__EXERCISE OBJECTIVE__
Each and every line below goes into your answer unchanged, but leave out the images.

Source records:
• • •
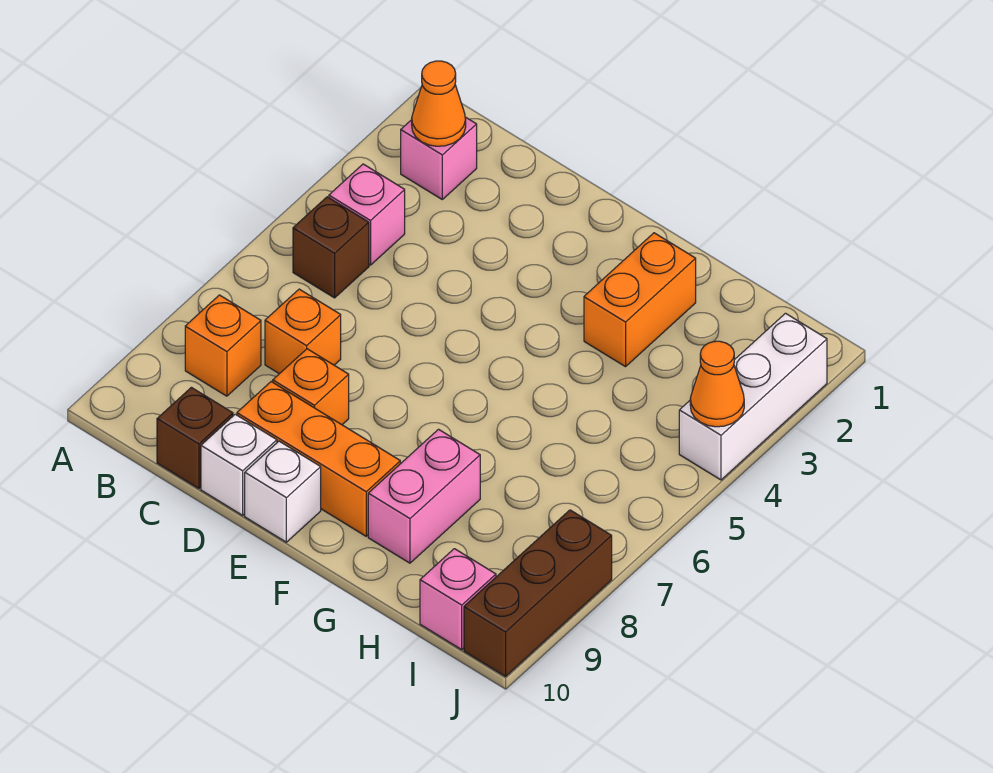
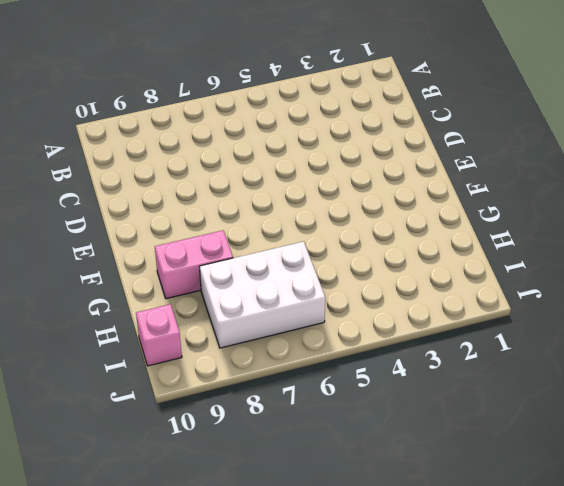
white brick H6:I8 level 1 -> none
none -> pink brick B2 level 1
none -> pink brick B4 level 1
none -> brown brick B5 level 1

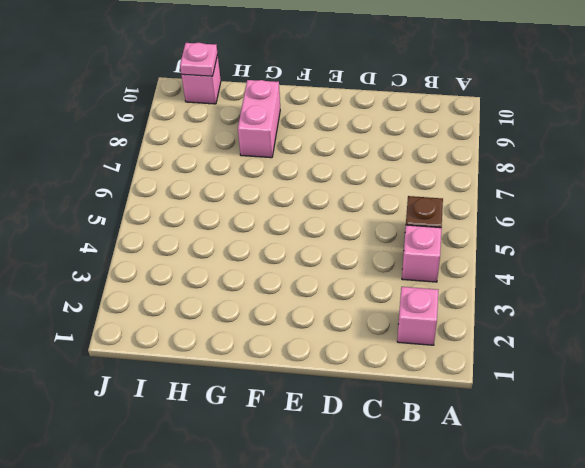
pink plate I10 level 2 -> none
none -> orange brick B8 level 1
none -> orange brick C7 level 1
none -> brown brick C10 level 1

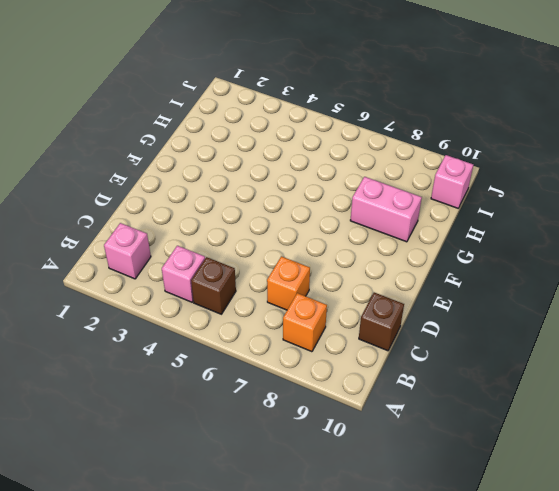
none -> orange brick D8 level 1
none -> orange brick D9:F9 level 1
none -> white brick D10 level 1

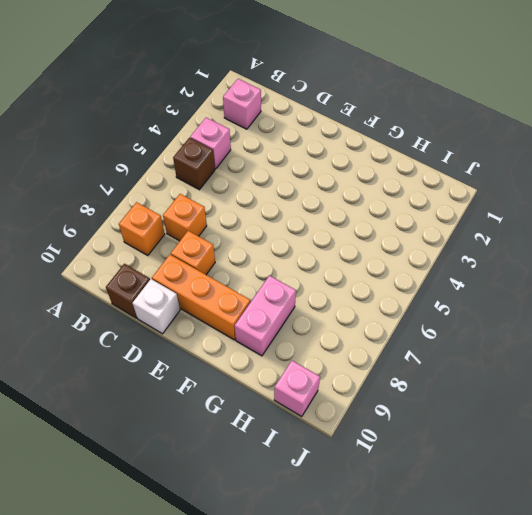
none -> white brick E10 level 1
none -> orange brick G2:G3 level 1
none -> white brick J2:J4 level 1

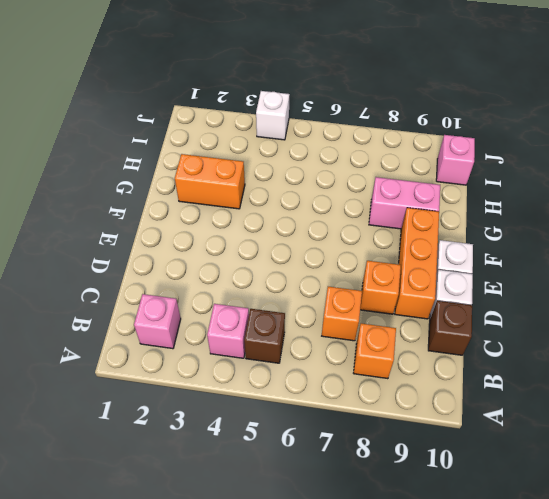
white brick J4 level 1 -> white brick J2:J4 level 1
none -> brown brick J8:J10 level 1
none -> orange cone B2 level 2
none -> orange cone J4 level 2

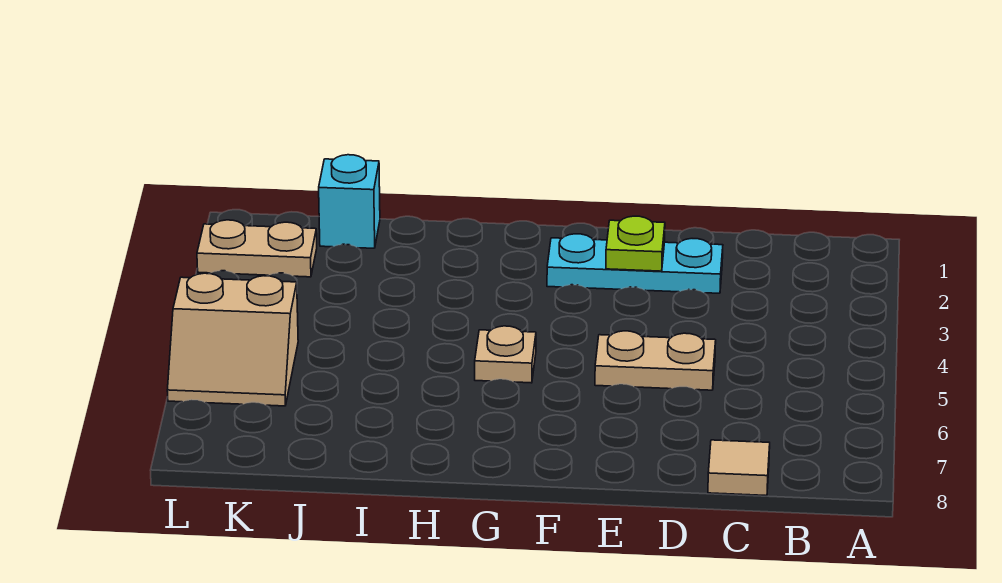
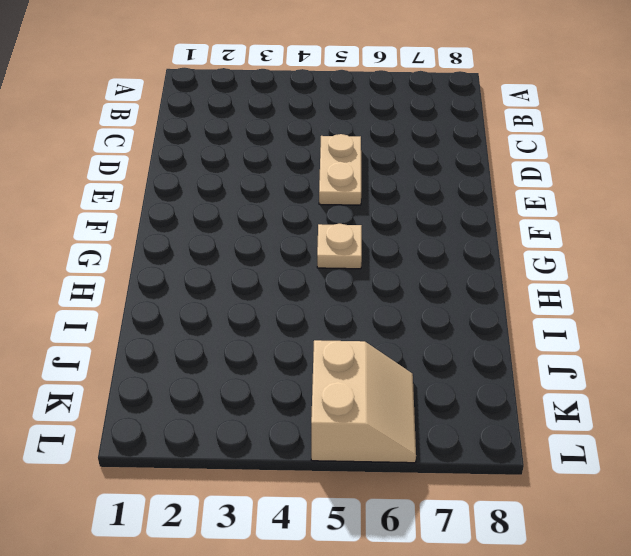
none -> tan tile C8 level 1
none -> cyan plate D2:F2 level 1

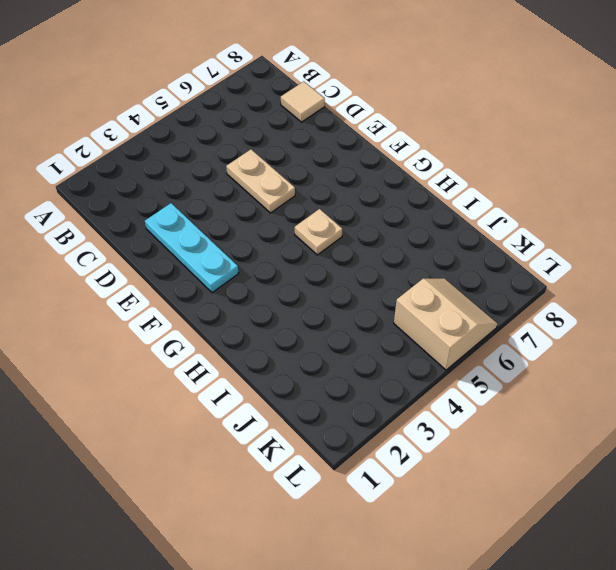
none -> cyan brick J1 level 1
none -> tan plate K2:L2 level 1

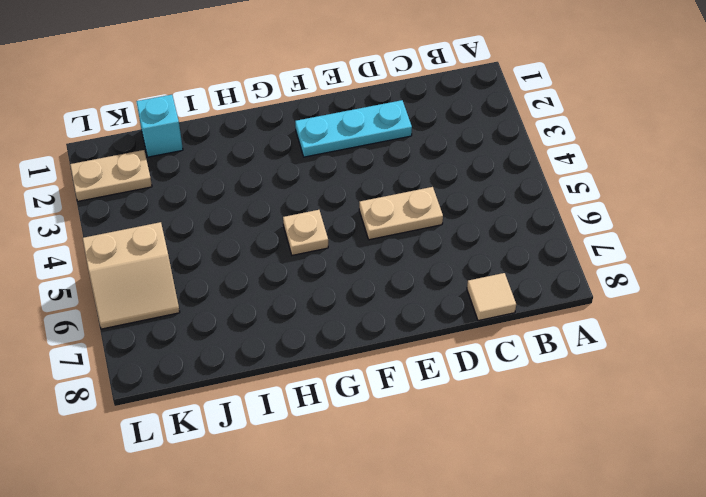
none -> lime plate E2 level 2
• • •
__PROBLEM SOLUTION__
white brick H6:I8 level 1 -> none
none -> pink brick B2 level 1
none -> pink brick B4 level 1
none -> brown brick B5 level 1

pink plate I10 level 2 -> none
none -> orange brick B8 level 1
none -> orange brick C7 level 1
none -> brown brick C10 level 1

none -> orange brick D8 level 1
none -> orange brick D9:F9 level 1
none -> white brick D10 level 1

none -> white brick E10 level 1
none -> orange brick G2:G3 level 1
none -> white brick J2:J4 level 1

white brick J4 level 1 -> white brick J2:J4 level 1
none -> brown brick J8:J10 level 1
none -> orange cone B2 level 2
none -> orange cone J4 level 2

none -> tan tile C8 level 1
none -> cyan plate D2:F2 level 1

none -> cyan brick J1 level 1
none -> tan plate K2:L2 level 1

none -> lime plate E2 level 2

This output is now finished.